Listed records =
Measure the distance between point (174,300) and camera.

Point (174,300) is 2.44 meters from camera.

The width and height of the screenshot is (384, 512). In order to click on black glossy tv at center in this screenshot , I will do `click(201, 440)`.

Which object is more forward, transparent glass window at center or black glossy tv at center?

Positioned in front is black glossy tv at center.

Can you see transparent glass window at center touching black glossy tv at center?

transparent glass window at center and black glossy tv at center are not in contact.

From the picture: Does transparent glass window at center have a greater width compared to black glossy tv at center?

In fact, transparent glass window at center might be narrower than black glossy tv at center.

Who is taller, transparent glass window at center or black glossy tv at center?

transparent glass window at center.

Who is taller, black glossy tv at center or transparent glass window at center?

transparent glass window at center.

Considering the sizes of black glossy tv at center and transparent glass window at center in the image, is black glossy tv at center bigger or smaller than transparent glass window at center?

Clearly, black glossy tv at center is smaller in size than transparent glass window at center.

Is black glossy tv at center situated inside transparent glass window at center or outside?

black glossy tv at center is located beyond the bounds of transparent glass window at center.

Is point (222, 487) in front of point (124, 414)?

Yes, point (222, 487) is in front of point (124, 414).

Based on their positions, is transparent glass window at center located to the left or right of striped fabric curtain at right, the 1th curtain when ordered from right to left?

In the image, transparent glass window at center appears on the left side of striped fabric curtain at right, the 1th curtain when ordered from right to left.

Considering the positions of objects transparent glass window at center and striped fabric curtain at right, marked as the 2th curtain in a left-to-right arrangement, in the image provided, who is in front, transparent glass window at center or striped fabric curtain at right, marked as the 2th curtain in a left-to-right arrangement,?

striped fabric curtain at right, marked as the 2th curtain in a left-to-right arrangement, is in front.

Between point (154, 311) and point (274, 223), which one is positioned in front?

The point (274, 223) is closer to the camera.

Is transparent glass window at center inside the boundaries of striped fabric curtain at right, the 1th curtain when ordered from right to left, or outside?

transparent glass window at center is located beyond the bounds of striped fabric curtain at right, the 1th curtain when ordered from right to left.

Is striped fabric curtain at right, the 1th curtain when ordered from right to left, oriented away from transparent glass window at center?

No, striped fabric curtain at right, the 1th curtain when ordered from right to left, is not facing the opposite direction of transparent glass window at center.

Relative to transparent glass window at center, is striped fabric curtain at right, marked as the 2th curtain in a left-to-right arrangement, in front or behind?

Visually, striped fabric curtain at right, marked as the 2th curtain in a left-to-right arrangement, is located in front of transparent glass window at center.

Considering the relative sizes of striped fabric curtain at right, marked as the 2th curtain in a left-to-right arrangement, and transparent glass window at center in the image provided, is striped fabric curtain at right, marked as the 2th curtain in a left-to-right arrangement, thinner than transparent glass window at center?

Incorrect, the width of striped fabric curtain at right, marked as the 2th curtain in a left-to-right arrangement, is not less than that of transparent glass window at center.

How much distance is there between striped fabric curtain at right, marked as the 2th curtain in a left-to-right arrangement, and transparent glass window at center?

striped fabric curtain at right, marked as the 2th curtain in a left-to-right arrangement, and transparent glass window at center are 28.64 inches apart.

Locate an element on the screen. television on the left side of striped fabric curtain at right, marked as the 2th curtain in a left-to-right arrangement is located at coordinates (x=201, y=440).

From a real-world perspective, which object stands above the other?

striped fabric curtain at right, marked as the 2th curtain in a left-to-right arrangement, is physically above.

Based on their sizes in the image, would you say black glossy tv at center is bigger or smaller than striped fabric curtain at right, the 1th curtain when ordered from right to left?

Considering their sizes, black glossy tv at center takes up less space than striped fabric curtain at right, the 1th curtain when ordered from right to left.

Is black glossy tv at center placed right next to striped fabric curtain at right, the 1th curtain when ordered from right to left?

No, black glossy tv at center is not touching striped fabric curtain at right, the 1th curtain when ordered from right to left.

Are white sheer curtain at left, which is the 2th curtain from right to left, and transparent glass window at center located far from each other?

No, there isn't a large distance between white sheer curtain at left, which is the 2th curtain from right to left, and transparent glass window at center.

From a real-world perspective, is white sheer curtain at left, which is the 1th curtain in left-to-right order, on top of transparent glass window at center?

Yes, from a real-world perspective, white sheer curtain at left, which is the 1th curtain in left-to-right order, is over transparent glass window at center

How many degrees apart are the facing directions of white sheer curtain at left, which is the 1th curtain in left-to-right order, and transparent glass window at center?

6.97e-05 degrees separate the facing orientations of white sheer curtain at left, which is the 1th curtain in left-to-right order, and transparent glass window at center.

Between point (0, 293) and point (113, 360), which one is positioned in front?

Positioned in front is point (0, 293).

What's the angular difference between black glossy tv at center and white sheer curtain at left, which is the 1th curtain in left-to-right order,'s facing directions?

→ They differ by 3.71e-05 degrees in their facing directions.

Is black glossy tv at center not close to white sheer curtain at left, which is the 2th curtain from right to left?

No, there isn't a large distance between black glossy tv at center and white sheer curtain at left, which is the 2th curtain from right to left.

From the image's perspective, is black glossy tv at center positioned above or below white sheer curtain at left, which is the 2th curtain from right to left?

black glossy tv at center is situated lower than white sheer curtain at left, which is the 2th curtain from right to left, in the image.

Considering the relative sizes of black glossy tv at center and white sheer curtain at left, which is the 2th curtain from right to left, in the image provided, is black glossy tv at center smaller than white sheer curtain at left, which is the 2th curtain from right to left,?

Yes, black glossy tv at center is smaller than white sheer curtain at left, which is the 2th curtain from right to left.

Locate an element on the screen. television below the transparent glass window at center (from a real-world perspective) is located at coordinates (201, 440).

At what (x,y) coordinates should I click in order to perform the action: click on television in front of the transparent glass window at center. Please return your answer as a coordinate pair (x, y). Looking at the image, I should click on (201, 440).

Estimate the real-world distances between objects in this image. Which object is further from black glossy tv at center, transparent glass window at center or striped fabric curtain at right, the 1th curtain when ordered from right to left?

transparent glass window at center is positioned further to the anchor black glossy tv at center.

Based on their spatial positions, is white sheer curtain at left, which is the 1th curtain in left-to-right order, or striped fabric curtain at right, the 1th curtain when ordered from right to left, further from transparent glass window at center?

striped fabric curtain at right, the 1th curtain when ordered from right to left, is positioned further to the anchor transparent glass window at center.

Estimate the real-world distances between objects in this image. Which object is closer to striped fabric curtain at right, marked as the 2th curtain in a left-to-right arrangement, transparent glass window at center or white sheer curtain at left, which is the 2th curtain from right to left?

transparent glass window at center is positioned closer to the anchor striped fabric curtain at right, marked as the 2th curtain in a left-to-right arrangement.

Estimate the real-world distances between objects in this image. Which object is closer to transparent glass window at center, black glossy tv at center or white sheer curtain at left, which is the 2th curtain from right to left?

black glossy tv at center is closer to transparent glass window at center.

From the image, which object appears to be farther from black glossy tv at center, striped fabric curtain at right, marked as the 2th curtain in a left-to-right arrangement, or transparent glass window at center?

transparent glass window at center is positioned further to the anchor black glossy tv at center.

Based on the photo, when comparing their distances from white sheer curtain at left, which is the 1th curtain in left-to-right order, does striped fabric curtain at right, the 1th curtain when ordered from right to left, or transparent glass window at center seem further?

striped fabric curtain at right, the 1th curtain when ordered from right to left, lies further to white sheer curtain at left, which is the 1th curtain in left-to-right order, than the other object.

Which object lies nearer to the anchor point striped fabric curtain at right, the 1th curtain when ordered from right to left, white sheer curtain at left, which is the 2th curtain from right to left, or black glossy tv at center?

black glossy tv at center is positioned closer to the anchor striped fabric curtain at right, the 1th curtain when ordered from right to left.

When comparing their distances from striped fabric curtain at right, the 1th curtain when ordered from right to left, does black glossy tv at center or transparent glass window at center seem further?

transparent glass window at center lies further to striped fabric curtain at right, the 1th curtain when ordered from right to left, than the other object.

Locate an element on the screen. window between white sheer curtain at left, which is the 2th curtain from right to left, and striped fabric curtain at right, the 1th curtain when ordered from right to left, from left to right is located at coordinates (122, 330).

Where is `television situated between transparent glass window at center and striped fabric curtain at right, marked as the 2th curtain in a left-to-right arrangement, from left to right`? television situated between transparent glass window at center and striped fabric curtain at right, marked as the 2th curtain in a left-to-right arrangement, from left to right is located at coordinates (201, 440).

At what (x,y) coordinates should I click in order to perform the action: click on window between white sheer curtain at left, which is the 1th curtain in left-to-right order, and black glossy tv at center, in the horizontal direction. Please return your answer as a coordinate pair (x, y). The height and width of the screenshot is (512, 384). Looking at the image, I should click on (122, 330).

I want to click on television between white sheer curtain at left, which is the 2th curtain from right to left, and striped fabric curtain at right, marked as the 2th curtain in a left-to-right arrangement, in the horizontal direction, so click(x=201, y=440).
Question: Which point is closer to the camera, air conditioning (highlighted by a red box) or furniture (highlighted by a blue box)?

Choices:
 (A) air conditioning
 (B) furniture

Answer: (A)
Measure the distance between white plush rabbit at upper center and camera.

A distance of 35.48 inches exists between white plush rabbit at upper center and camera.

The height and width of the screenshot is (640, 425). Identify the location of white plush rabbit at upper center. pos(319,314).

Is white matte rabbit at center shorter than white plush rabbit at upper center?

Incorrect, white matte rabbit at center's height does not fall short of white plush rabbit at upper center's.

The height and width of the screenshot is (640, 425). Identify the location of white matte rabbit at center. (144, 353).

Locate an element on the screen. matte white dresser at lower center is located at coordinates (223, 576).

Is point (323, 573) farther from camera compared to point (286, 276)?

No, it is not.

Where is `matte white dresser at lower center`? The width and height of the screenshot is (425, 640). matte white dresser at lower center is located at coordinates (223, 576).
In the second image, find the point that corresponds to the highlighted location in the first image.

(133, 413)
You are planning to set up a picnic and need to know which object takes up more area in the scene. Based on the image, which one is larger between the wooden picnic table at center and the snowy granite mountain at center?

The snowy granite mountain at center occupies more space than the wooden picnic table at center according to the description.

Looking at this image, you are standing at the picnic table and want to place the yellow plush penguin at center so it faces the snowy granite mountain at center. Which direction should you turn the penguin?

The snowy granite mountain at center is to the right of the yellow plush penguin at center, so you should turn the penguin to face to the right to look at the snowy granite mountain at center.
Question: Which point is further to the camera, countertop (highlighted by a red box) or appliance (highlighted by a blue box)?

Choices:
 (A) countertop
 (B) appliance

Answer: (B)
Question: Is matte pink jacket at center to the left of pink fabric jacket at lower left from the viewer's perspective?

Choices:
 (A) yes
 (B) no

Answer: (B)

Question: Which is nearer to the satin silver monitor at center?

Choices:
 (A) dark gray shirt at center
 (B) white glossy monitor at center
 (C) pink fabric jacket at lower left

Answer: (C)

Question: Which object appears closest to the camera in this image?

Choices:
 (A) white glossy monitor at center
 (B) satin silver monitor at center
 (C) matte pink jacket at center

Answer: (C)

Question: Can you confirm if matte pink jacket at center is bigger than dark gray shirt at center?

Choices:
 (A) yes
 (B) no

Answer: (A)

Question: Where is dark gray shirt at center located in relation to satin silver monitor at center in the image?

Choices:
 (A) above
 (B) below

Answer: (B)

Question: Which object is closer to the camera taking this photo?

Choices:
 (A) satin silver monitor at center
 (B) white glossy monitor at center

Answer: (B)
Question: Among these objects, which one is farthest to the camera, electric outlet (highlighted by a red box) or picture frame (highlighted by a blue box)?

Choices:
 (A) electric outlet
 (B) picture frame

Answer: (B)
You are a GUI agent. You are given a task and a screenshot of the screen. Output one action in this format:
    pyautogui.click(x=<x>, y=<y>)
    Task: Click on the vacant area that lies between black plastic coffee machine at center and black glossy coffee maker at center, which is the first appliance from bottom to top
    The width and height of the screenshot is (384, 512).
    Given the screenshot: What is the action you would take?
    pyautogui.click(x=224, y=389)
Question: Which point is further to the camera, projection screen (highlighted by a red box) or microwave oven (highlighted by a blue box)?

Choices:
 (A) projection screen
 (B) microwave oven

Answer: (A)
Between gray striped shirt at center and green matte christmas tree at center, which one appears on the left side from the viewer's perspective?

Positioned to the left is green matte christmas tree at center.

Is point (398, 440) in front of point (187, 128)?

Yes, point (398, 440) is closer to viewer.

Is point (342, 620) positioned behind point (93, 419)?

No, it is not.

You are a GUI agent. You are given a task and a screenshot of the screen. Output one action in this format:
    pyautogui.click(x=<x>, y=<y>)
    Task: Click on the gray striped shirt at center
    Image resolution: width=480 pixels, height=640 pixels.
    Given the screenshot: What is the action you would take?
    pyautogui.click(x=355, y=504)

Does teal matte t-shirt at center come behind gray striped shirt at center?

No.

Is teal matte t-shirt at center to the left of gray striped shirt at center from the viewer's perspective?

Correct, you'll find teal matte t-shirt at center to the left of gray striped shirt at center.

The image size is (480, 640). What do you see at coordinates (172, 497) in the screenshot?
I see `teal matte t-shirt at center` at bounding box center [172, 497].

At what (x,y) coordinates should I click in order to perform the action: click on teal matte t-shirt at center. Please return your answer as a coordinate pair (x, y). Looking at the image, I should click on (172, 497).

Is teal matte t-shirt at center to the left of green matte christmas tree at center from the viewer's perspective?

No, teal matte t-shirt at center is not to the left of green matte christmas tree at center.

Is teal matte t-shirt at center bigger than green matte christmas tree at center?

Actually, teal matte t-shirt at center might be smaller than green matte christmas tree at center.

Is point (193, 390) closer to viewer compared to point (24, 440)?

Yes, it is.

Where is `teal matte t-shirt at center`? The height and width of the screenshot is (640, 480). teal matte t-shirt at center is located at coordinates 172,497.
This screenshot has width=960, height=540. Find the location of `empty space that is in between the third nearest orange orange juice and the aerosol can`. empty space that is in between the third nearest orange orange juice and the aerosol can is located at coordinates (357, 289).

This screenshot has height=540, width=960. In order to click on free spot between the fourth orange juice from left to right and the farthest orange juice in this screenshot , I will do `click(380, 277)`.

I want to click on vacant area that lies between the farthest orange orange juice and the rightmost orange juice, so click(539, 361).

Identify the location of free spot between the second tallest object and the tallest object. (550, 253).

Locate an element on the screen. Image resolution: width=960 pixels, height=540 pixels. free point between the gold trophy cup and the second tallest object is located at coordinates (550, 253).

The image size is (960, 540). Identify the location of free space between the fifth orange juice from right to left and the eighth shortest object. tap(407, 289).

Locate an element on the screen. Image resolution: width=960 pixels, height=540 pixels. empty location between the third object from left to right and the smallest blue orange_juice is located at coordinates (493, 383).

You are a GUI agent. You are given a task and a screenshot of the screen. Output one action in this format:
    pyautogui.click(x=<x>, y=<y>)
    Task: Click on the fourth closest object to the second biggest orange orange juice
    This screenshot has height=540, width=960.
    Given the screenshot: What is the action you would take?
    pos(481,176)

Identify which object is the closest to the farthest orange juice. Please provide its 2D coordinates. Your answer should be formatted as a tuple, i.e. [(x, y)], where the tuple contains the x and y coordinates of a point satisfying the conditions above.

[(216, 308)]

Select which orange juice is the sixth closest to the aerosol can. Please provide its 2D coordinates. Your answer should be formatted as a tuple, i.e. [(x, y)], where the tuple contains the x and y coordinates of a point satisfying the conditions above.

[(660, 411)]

What the task asks =
Transcribe the part of the records that opens with the line containing "Clearly, black glossy" and closes with the line containing "Between point (154, 311)", both included.

Solution below =
Clearly, black glossy tv at center is smaller in size than transparent glass window at center.

Is black glossy tv at center situated inside transparent glass window at center or outside?

black glossy tv at center is located beyond the bounds of transparent glass window at center.

Is point (222, 487) in front of point (124, 414)?

Yes, point (222, 487) is in front of point (124, 414).

Based on their positions, is transparent glass window at center located to the left or right of striped fabric curtain at right, the 1th curtain when ordered from right to left?

In the image, transparent glass window at center appears on the left side of striped fabric curtain at right, the 1th curtain when ordered from right to left.

Considering the positions of objects transparent glass window at center and striped fabric curtain at right, marked as the 2th curtain in a left-to-right arrangement, in the image provided, who is in front, transparent glass window at center or striped fabric curtain at right, marked as the 2th curtain in a left-to-right arrangement,?

striped fabric curtain at right, marked as the 2th curtain in a left-to-right arrangement, is in front.

Between point (154, 311) and point (274, 223), which one is positioned in front?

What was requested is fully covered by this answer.